##### Task input
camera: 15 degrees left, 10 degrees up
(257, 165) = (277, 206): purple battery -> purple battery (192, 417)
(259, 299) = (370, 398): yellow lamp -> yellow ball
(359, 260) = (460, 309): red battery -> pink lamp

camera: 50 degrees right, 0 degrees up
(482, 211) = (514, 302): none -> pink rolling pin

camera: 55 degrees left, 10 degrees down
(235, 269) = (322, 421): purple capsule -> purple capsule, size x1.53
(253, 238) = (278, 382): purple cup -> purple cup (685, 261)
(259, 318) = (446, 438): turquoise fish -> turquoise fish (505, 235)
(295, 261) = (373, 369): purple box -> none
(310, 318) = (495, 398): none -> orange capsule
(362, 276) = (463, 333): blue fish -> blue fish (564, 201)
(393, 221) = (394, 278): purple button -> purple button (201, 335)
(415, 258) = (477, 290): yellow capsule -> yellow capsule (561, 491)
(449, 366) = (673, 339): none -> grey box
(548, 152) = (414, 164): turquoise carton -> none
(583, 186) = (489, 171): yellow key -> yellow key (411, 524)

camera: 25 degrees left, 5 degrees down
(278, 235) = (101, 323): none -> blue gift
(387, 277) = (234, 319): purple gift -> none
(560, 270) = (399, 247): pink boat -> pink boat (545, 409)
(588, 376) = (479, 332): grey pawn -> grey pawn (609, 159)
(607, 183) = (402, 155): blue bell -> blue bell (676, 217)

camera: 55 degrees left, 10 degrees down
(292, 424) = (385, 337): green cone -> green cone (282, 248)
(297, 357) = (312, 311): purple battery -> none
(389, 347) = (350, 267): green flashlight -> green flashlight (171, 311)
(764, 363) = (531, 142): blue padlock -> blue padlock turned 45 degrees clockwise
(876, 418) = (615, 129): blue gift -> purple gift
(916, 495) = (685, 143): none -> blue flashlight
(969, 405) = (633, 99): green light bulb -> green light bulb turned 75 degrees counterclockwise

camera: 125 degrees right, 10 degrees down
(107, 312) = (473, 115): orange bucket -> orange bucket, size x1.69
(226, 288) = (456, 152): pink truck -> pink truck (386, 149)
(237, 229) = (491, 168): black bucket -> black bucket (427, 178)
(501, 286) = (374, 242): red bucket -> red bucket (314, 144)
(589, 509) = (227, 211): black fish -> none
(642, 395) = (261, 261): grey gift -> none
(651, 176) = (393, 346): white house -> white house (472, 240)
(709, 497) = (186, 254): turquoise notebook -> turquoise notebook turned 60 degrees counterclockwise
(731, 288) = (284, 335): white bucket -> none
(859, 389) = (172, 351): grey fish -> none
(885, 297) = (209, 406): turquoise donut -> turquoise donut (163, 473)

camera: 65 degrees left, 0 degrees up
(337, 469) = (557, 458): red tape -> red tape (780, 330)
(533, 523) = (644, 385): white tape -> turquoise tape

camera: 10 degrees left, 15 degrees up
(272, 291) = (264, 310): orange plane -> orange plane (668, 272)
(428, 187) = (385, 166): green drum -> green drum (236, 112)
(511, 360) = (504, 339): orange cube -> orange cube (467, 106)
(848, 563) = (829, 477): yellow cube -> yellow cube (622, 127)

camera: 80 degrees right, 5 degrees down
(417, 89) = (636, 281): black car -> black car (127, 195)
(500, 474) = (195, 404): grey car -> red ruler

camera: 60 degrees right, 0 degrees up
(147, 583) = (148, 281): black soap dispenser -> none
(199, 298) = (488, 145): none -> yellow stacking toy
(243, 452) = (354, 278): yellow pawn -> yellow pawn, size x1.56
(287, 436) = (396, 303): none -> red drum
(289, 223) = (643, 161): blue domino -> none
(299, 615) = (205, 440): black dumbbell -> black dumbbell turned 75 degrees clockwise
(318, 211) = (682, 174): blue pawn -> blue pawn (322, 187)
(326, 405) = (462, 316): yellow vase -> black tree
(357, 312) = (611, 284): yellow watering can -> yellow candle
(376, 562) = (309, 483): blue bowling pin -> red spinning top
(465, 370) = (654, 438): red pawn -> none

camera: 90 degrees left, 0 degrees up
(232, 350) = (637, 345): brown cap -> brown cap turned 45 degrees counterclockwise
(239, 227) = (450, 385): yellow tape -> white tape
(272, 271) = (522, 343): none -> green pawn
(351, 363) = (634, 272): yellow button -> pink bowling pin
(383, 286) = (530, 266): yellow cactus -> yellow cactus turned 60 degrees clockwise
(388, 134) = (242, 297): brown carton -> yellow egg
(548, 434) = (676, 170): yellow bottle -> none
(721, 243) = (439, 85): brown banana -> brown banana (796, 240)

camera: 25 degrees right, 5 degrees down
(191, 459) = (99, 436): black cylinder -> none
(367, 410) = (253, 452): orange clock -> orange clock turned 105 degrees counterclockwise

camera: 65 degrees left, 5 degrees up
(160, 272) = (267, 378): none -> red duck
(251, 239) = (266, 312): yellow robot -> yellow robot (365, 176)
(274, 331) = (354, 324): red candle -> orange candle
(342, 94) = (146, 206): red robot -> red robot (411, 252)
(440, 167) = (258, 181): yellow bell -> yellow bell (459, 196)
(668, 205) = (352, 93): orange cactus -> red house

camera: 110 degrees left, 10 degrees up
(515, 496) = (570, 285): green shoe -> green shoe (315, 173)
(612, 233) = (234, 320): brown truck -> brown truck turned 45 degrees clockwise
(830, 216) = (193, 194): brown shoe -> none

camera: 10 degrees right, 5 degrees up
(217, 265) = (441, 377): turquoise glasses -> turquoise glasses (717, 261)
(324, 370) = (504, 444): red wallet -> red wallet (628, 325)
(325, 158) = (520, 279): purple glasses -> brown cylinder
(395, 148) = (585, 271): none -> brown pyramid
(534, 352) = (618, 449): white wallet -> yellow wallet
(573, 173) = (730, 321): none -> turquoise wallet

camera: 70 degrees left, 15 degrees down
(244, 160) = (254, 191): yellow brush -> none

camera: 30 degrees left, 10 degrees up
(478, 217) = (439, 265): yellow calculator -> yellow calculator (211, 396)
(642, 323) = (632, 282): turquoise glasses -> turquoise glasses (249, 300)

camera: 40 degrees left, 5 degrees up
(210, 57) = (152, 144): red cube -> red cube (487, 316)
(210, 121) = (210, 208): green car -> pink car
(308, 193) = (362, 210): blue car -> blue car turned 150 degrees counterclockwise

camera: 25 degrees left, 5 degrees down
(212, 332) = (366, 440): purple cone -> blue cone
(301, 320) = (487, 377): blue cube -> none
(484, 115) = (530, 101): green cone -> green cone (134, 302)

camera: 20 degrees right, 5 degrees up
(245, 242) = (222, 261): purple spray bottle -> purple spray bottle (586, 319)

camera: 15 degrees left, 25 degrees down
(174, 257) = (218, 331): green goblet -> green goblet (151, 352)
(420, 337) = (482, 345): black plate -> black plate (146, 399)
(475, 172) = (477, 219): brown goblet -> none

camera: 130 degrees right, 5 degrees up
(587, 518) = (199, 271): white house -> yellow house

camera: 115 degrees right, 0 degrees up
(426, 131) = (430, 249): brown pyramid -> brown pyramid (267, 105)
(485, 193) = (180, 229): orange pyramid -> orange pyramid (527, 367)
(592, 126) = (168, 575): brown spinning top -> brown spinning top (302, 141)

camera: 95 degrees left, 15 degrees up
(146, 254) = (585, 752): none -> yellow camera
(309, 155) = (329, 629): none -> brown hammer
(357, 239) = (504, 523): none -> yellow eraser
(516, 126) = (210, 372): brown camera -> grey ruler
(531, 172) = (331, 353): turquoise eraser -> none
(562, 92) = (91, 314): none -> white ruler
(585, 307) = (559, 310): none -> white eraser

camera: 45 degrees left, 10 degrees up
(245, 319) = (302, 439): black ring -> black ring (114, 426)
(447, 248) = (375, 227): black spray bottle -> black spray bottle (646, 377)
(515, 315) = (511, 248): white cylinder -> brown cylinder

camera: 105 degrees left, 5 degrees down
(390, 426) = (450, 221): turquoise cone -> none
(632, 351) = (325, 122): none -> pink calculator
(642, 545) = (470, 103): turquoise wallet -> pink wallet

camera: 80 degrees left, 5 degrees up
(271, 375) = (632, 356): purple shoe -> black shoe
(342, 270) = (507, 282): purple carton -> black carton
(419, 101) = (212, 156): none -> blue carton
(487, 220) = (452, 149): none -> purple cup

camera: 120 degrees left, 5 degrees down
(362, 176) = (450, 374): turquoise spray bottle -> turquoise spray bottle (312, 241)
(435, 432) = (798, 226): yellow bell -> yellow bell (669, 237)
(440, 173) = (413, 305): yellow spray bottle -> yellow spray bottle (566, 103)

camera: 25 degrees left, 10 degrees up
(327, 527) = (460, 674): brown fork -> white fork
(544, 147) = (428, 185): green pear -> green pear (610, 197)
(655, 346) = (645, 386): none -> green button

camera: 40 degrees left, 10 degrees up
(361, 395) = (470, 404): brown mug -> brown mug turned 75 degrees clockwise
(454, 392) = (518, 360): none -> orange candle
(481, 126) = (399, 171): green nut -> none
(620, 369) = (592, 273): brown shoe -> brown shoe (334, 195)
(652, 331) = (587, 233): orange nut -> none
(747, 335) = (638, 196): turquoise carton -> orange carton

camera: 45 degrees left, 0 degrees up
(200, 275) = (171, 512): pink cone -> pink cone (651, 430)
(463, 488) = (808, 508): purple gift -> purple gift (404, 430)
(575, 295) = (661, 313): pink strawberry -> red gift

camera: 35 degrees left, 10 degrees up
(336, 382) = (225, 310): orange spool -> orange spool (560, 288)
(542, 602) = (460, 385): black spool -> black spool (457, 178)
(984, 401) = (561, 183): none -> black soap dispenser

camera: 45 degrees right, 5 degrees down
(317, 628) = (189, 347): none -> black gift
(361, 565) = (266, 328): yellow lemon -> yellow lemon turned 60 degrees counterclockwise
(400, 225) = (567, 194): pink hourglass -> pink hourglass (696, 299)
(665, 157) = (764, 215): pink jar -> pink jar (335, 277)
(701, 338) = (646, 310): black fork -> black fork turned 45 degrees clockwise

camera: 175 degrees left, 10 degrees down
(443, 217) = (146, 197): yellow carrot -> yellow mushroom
##########
Repeat exactly the lines of the listing above, from the one with "(859, 389) = (172, 351): grey fish -> none" down to the one with "(287, 436) = (396, 303): none -> red drum"; both of those lines belong in the range.

* **Task answer**:
(859, 389) = (172, 351): grey fish -> none
(885, 297) = (209, 406): turquoise donut -> turquoise donut (163, 473)

camera: 65 degrees left, 0 degrees up
(337, 469) = (557, 458): red tape -> red tape (780, 330)
(533, 523) = (644, 385): white tape -> turquoise tape

camera: 10 degrees left, 15 degrees up
(272, 291) = (264, 310): orange plane -> orange plane (668, 272)
(428, 187) = (385, 166): green drum -> green drum (236, 112)
(511, 360) = (504, 339): orange cube -> orange cube (467, 106)
(848, 563) = (829, 477): yellow cube -> yellow cube (622, 127)

camera: 80 degrees right, 5 degrees down
(417, 89) = (636, 281): black car -> black car (127, 195)
(500, 474) = (195, 404): grey car -> red ruler

camera: 60 degrees right, 0 degrees up
(147, 583) = (148, 281): black soap dispenser -> none
(199, 298) = (488, 145): none -> yellow stacking toy
(243, 452) = (354, 278): yellow pawn -> yellow pawn, size x1.56
(287, 436) = (396, 303): none -> red drum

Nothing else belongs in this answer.